Start of DATA FOR REVIEW

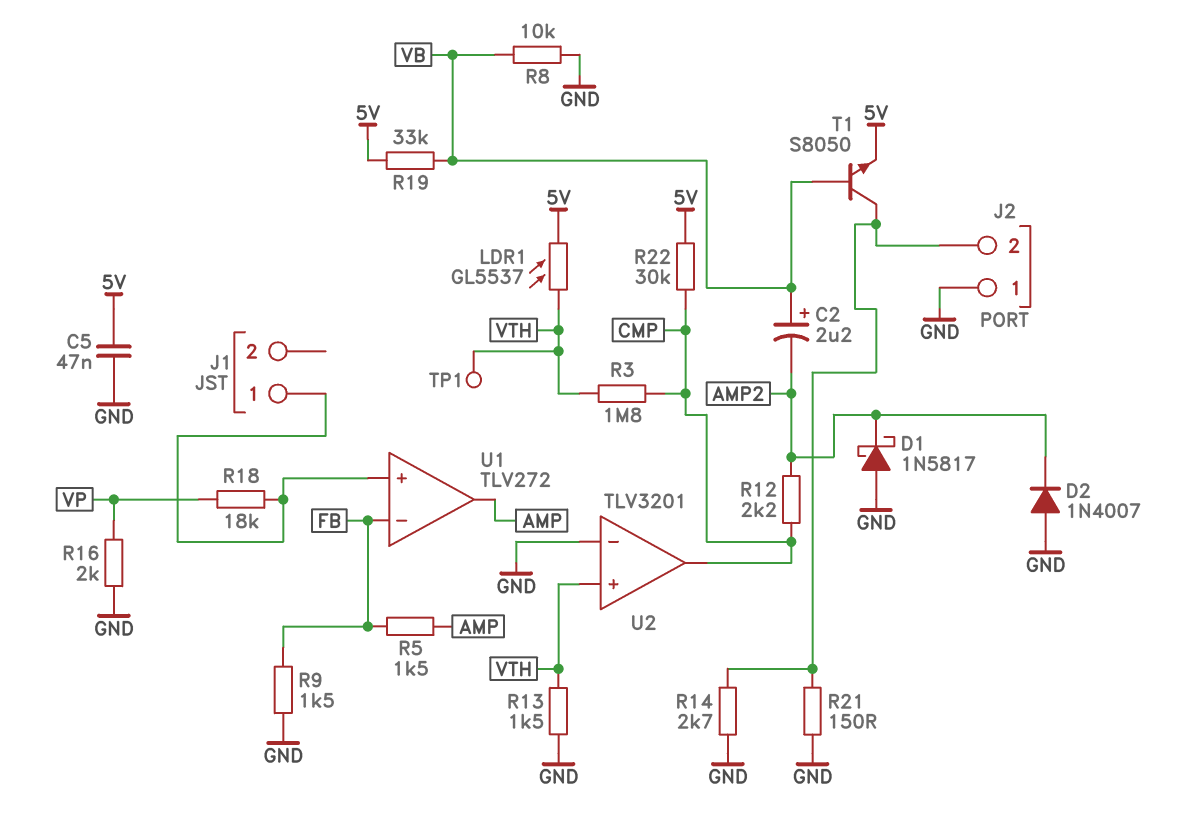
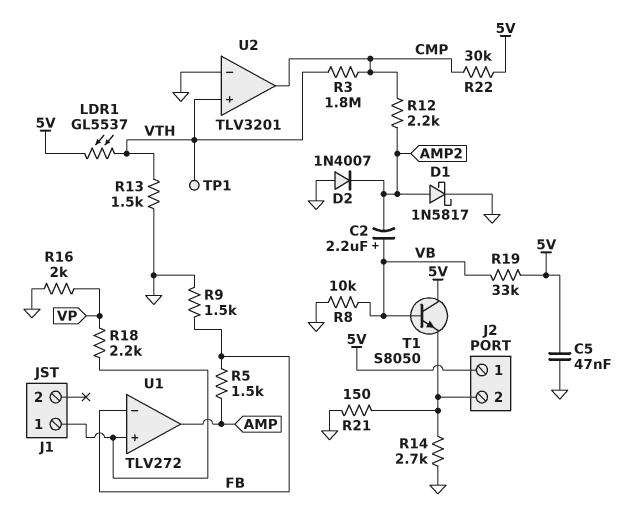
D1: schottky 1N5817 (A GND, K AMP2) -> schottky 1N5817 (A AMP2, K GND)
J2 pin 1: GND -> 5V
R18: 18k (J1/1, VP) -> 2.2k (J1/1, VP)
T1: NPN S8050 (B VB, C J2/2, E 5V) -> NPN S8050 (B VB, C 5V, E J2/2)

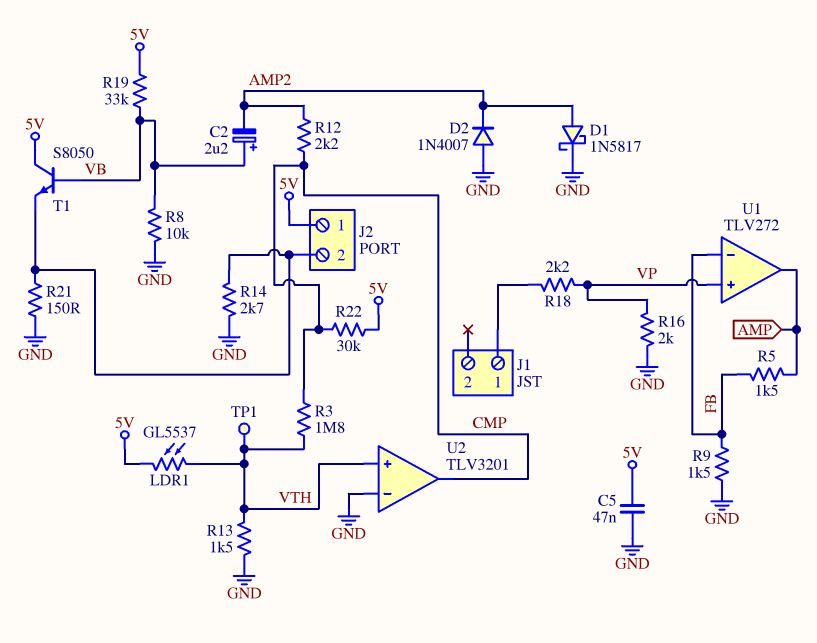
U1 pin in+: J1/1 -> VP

End of DATA FOR REVIEW

[ACTIVITY]
Find the line containing "J2 pin 1: GND -> 5V", then extract it and every line after it to the end of the data above, exactly and nothing else, without pictures.

[OUTPUT FOR THIS TASK]
J2 pin 1: GND -> 5V
R18: 18k (J1/1, VP) -> 2.2k (J1/1, VP)
T1: NPN S8050 (B VB, C J2/2, E 5V) -> NPN S8050 (B VB, C 5V, E J2/2)

U1 pin in+: J1/1 -> VP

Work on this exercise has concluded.